**What to work on**
When a line of the entries contains the word "Orders", report that line.
------------
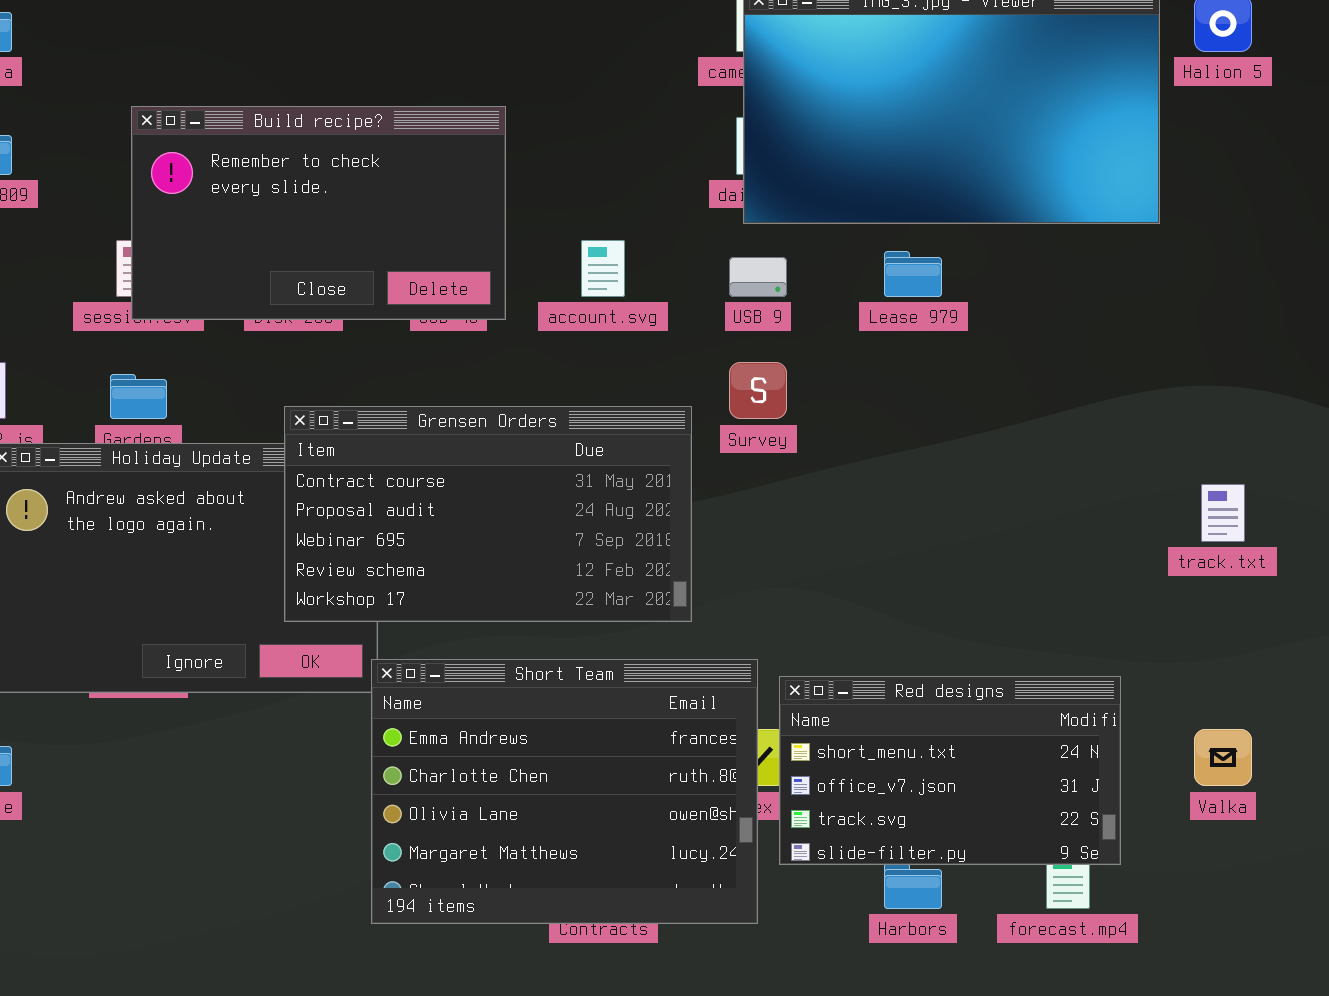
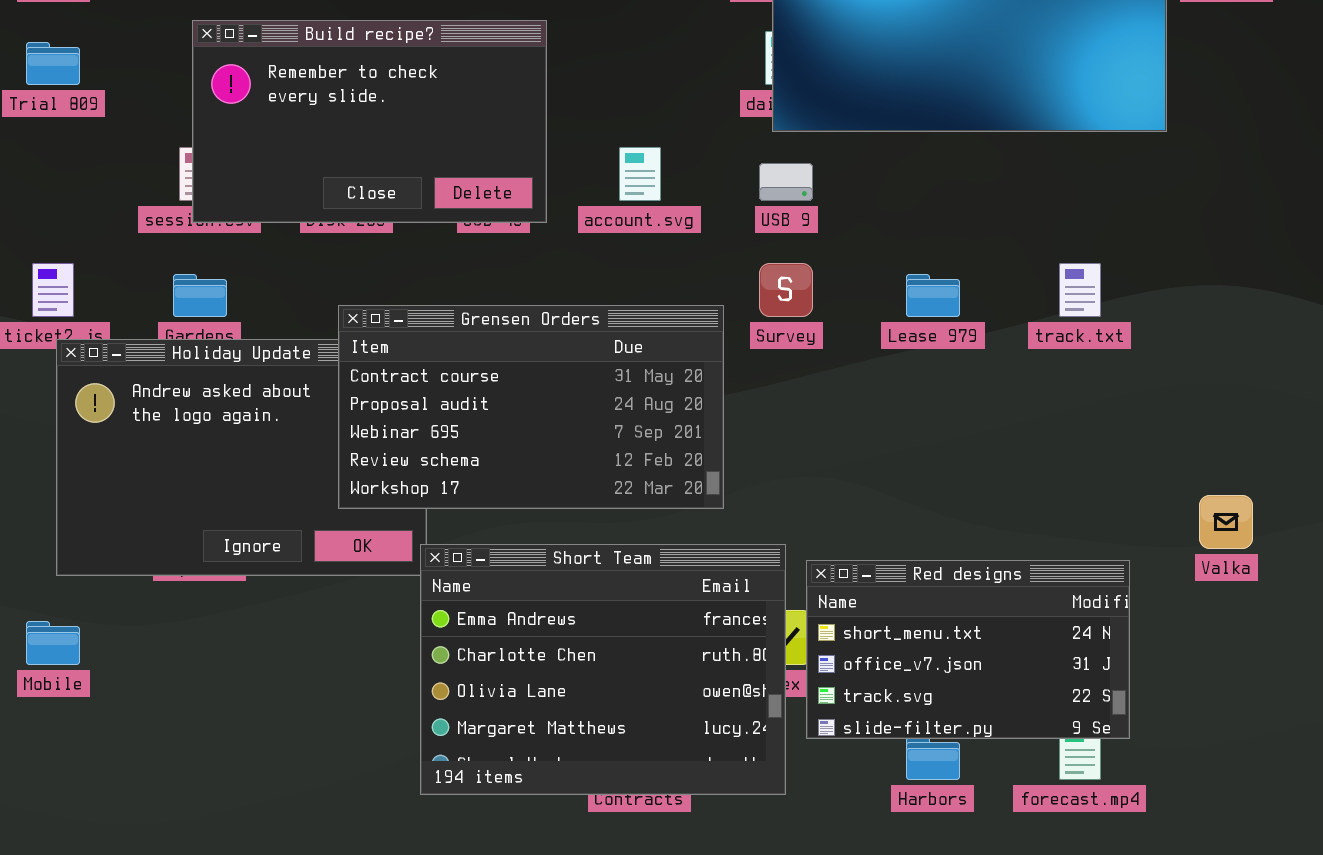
Lease 979: [884,251,942,297] -> [906,274,960,317], moved
track.txt: [1201,484,1245,542] -> [1059,263,1101,317], moved
Valka: [1194,729,1252,786] -> [1199,495,1253,549], moved

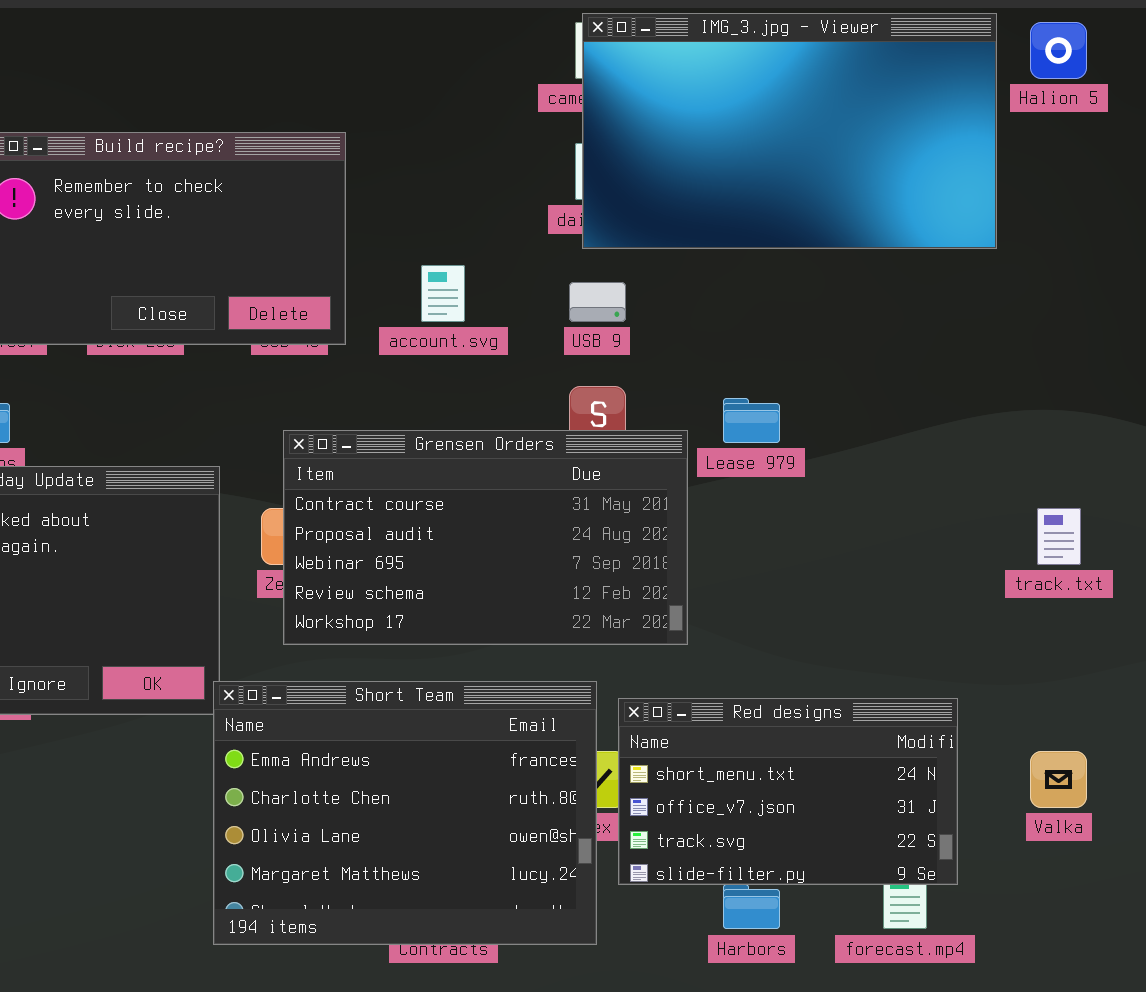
track.txt: [1059,263,1101,317] -> [1037,508,1081,565], moved
Grensen Orders: [338,305,724,509] -> [283,430,688,645], moved
Valka: [1199,495,1253,549] -> [1030,751,1087,808], moved

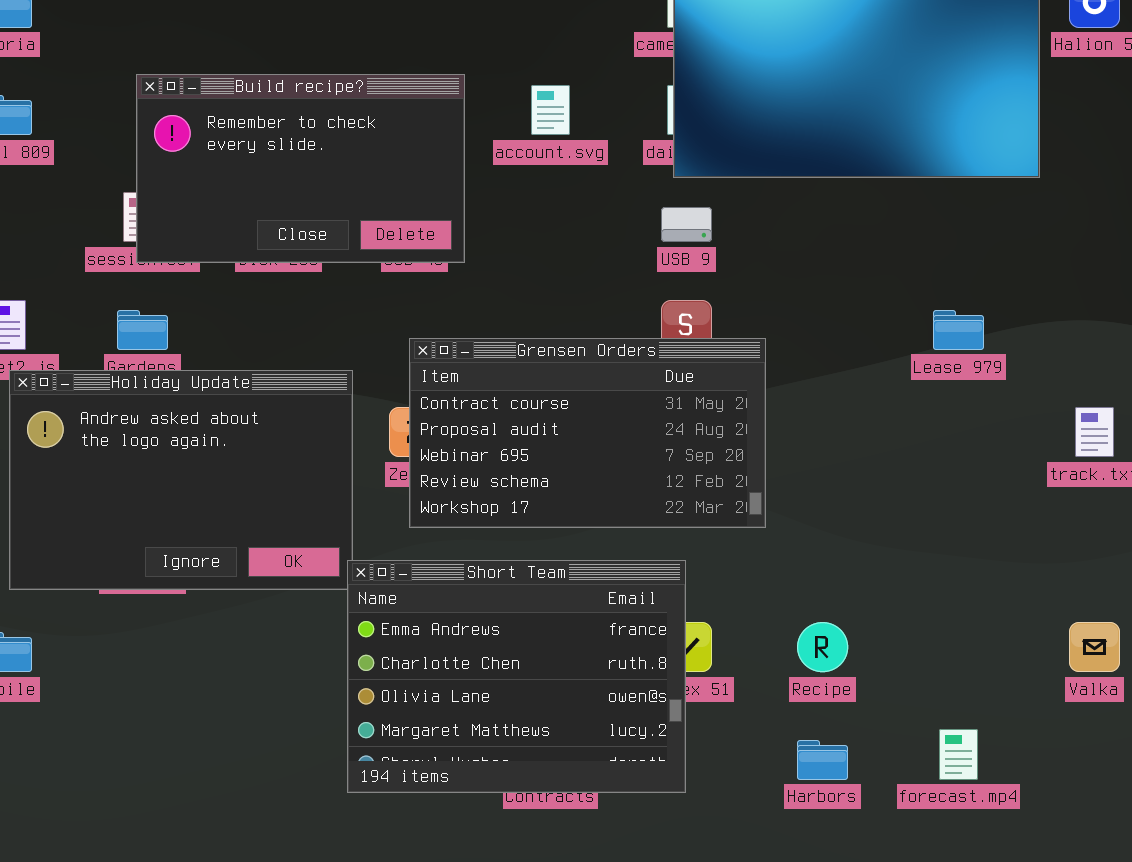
account.svg: [421,265,465,322] -> [531,85,570,135], moved
Lease 979: [723,398,780,443] -> [933,310,984,350], moved
Red designs: [618,698,958,885] -> none, closed

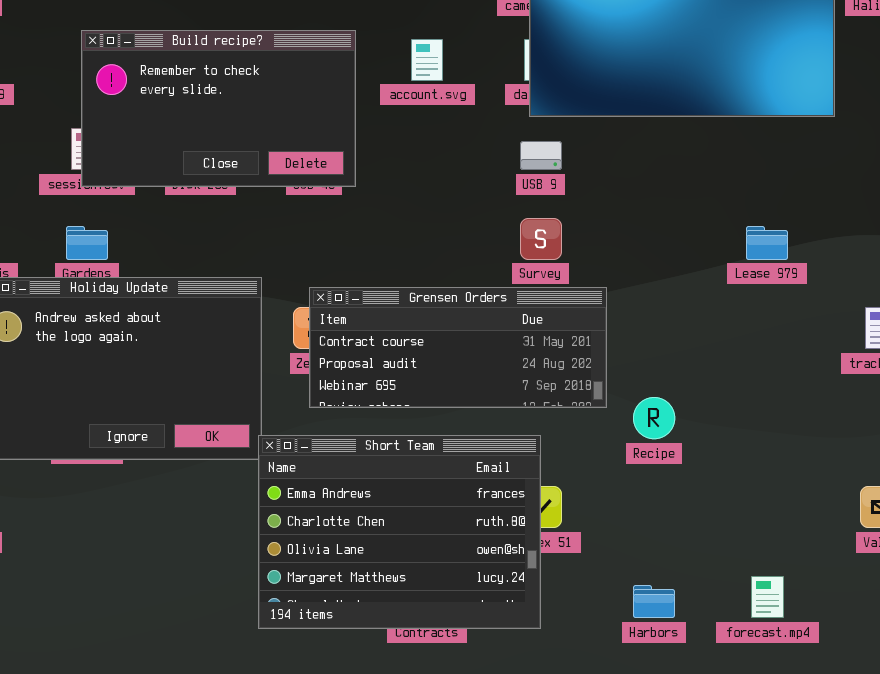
Grensen Orders: [409,338,766,528] -> [309,287,607,408], resized
Recipe: [797,622,848,672] -> [633,397,675,439], moved

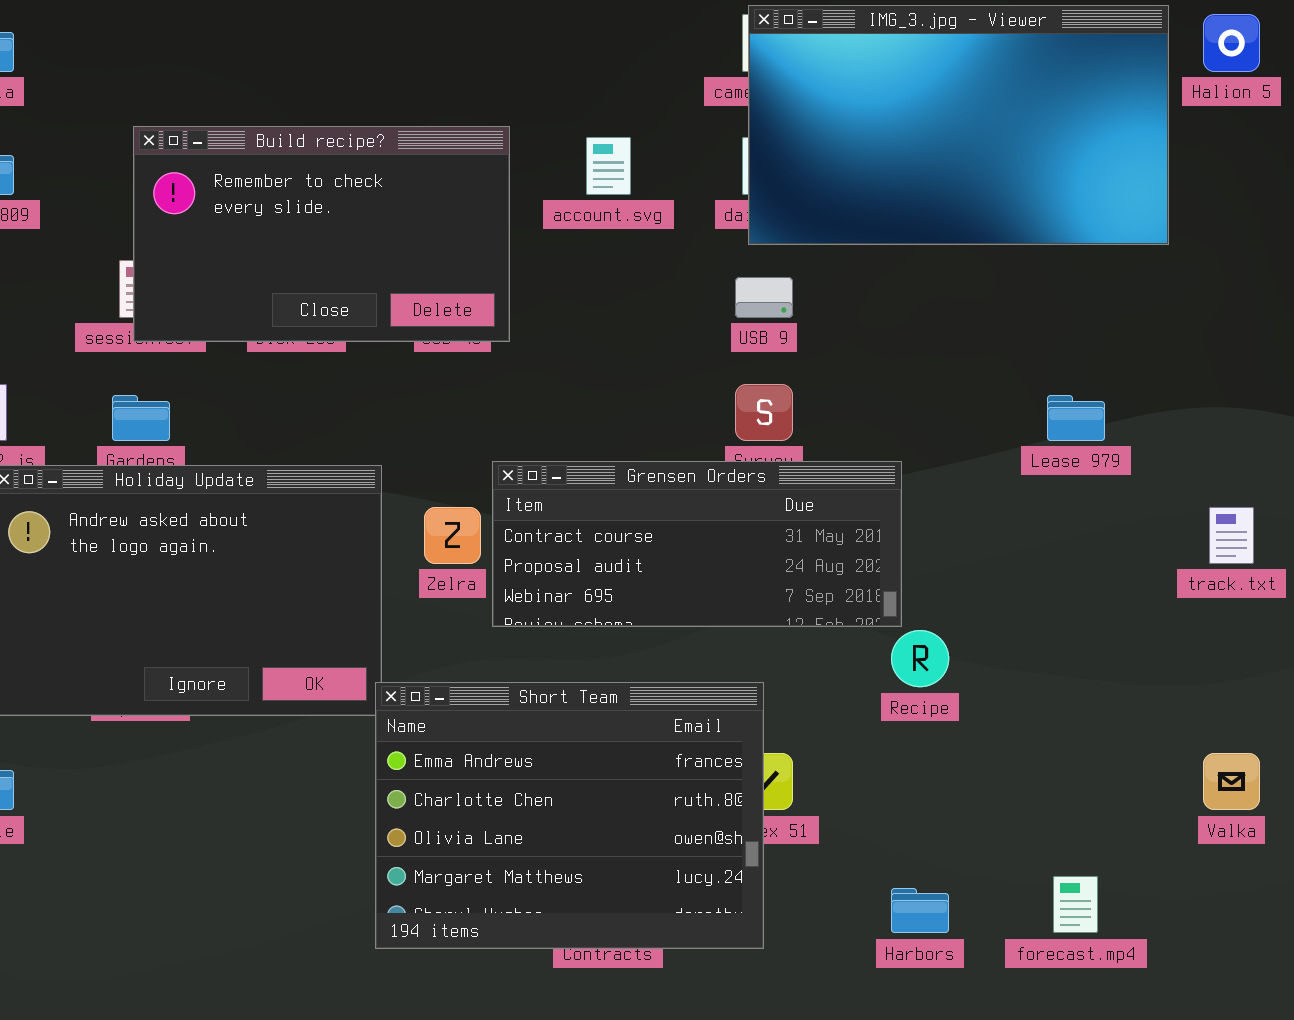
Grensen Orders: [309,287,607,408] -> [492,461,902,627], moved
------------
**Task answer**
Grensen Orders: [338,305,724,509] -> [283,430,688,645], moved
Grensen Orders: [409,338,766,528] -> [309,287,607,408], resized
Grensen Orders: [309,287,607,408] -> [492,461,902,627], moved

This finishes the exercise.